Supplied data ::

════════════════════

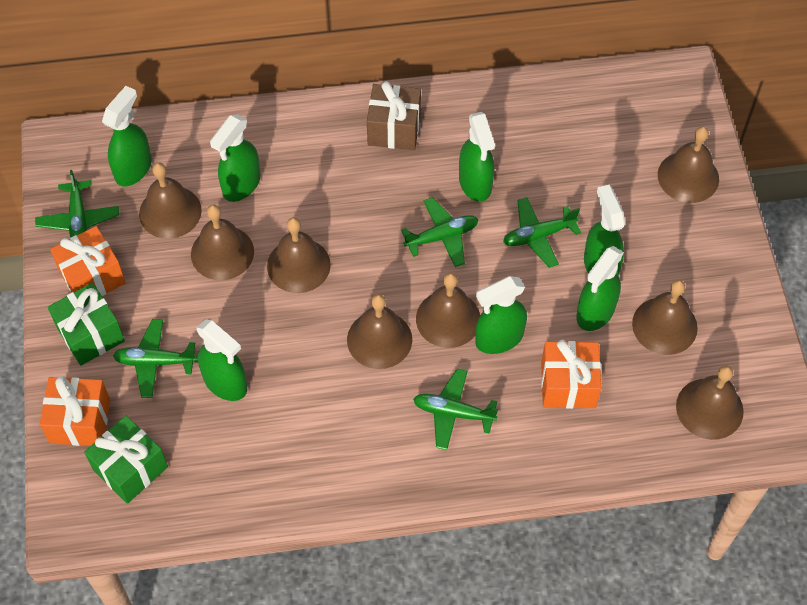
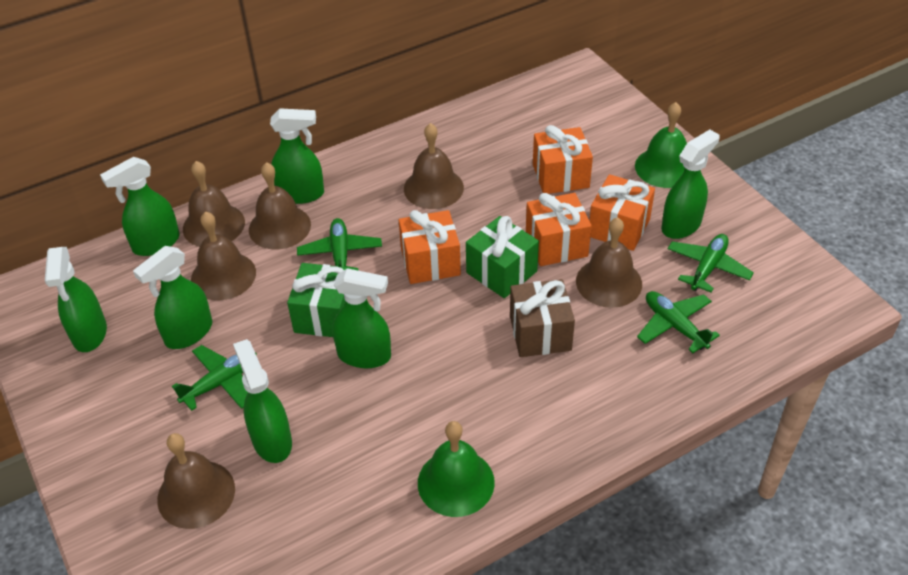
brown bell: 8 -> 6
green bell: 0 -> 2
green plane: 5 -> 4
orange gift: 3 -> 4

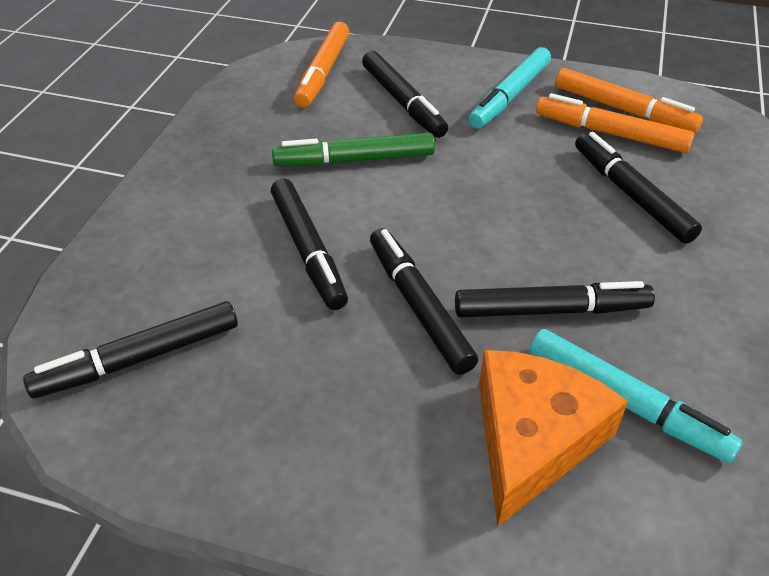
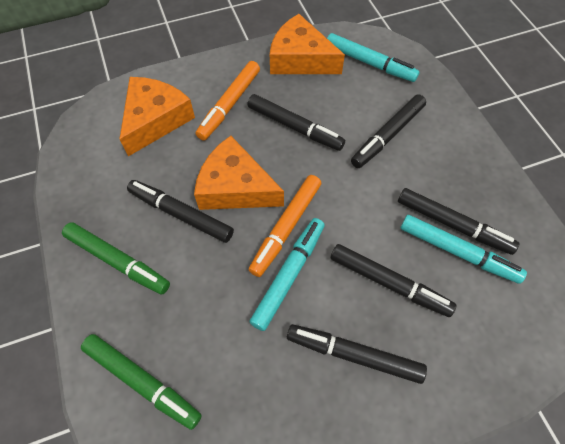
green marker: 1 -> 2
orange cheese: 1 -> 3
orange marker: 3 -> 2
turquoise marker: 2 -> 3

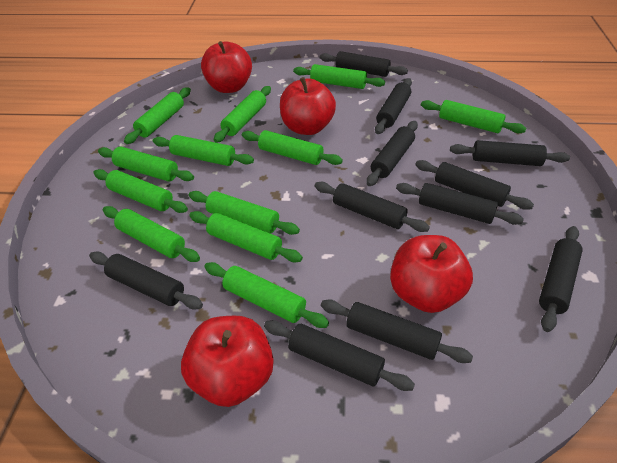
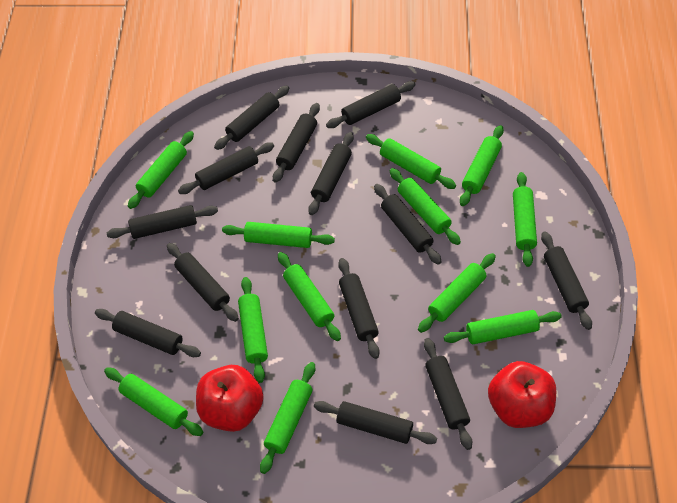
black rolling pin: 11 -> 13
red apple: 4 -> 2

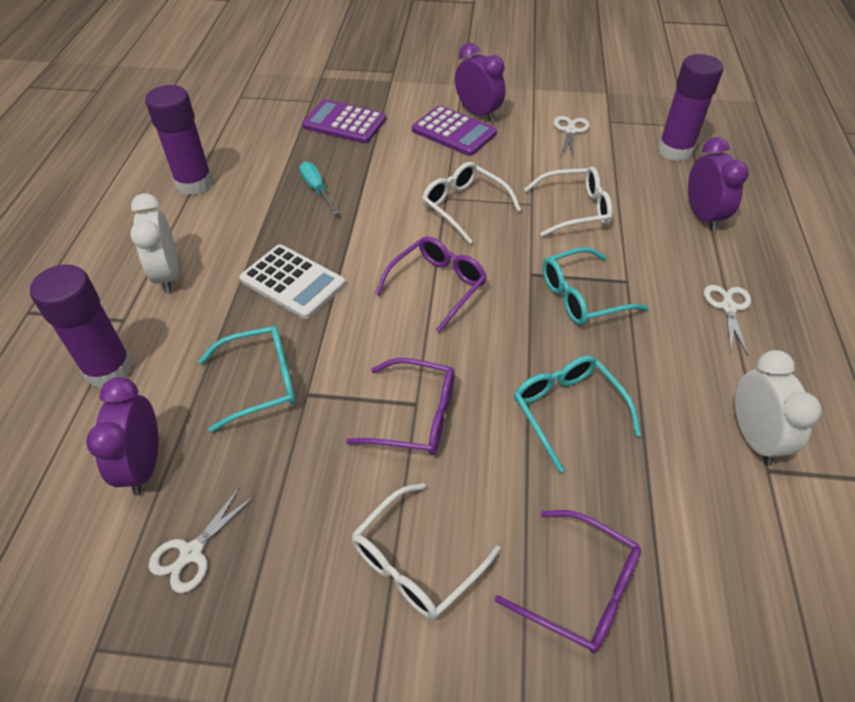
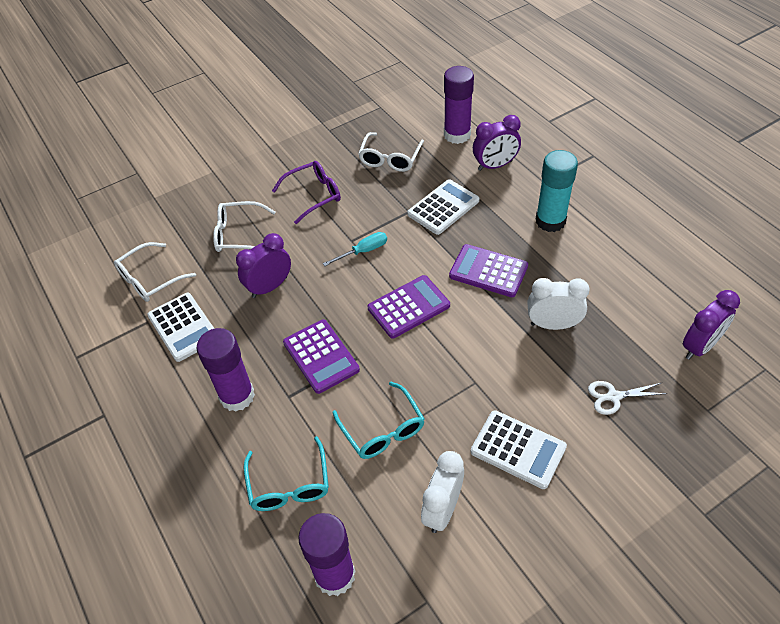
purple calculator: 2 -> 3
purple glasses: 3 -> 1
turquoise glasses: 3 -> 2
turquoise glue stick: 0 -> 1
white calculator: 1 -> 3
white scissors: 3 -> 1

════════════════════

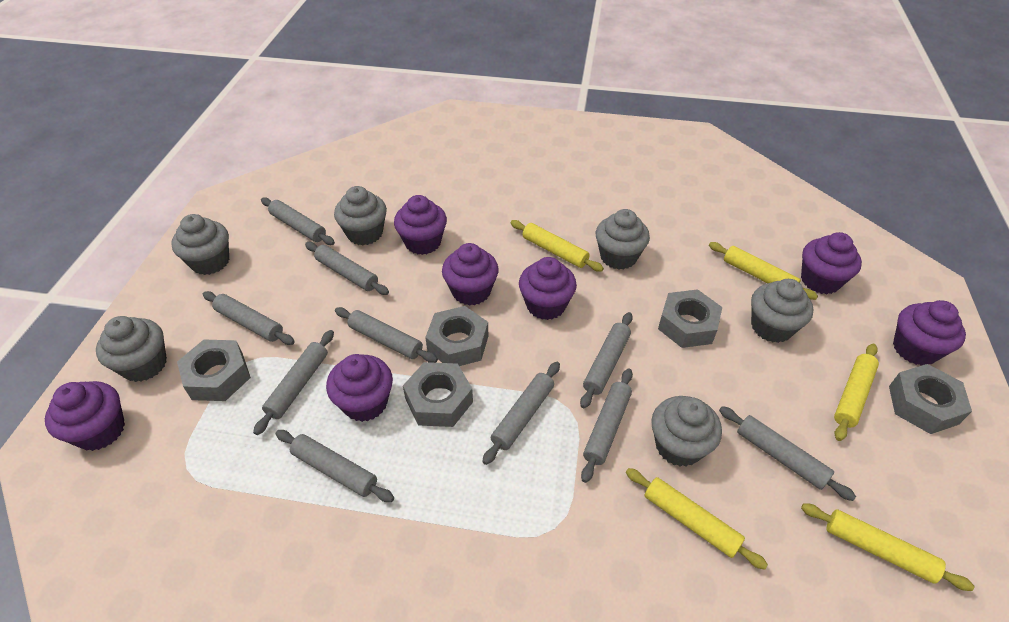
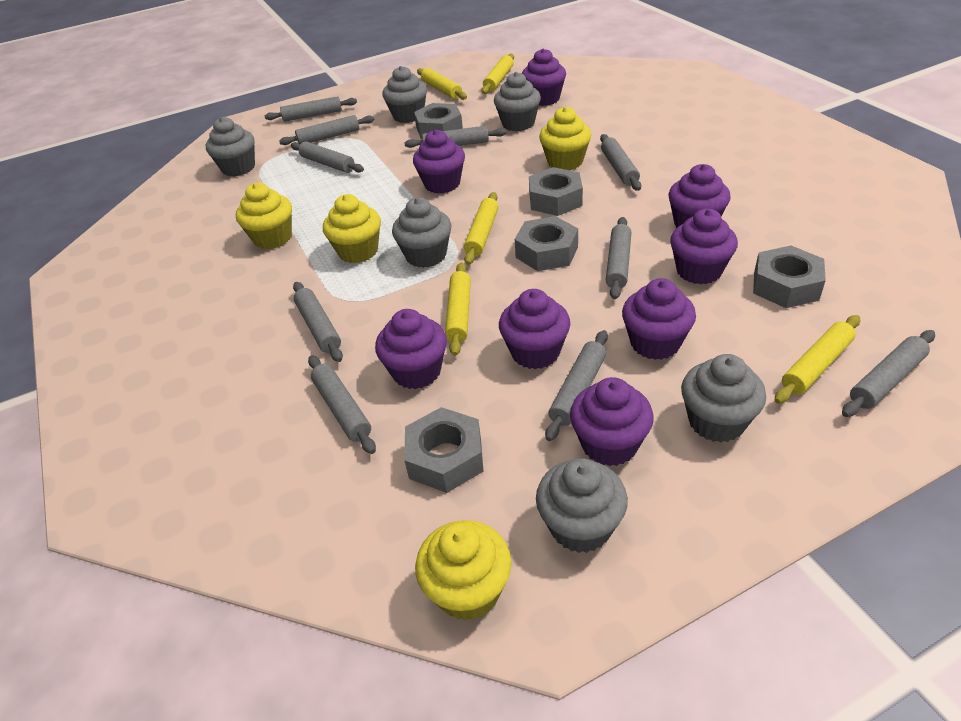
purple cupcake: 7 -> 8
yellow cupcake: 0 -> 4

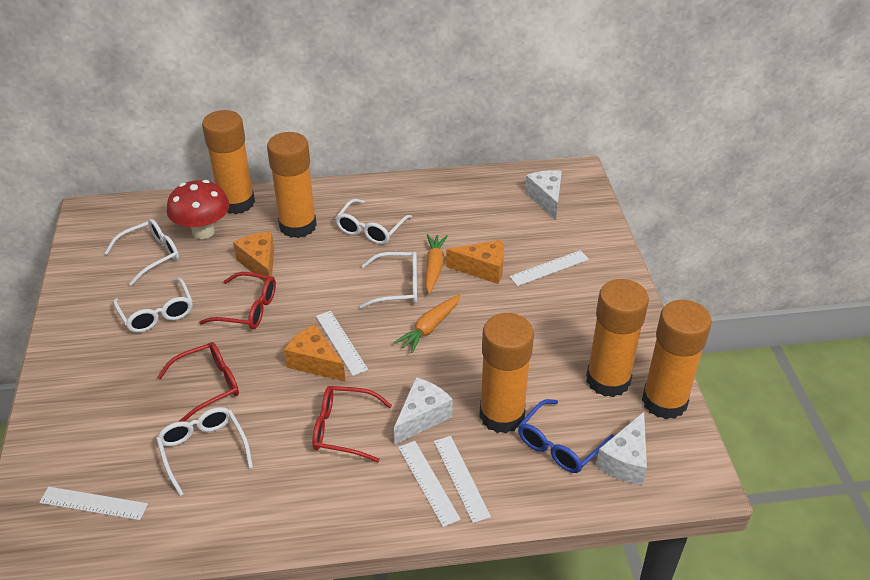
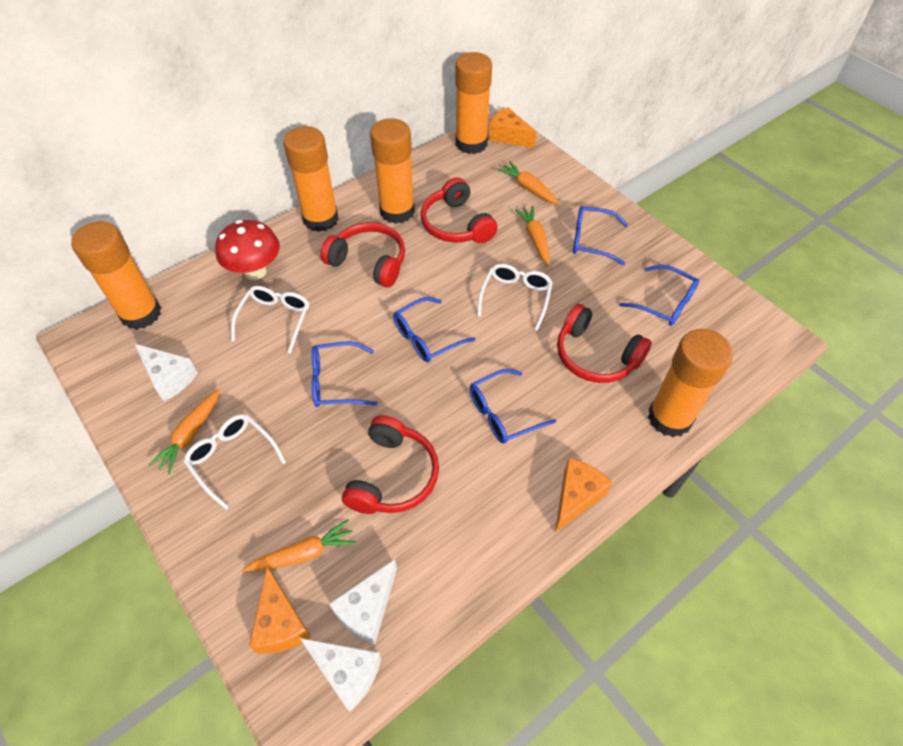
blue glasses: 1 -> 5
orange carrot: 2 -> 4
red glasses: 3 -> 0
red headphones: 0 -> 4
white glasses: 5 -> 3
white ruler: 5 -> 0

════════════════════

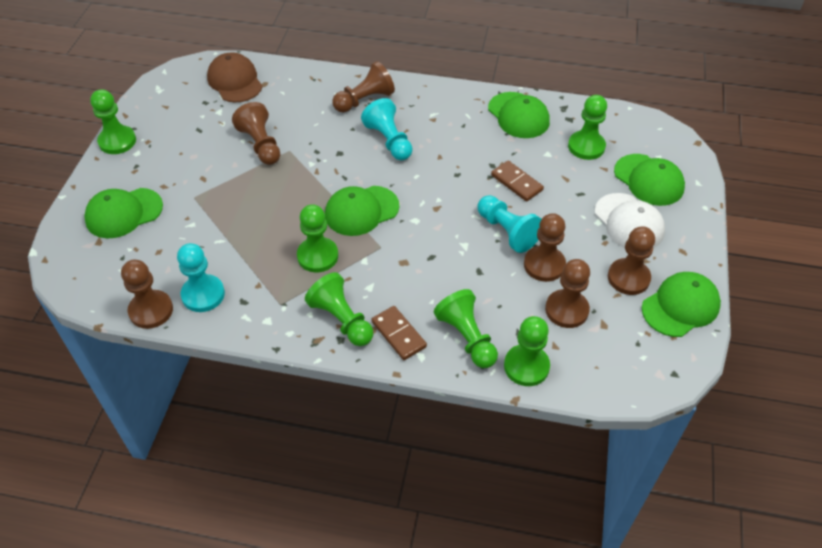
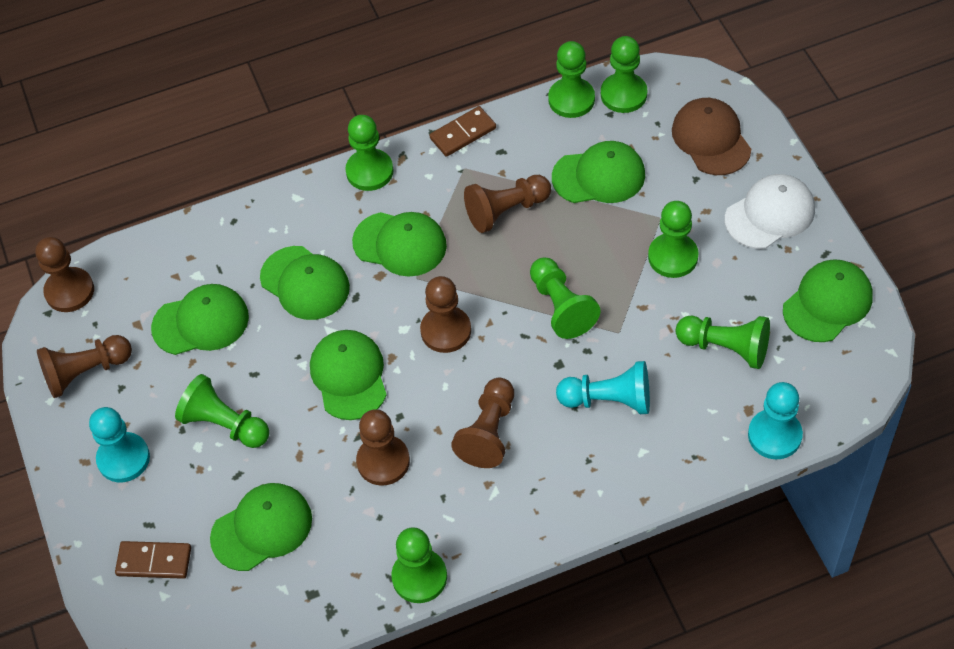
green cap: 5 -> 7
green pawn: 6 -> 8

════════════════════

Instructions to follow ::
Within the listing above, give again exactly every line from the line with "purple calculator: 2 -> 3" through the line with "white scissors: 3 -> 1", both included, and no other line.

Your solution ::
purple calculator: 2 -> 3
purple glasses: 3 -> 1
turquoise glasses: 3 -> 2
turquoise glue stick: 0 -> 1
white calculator: 1 -> 3
white scissors: 3 -> 1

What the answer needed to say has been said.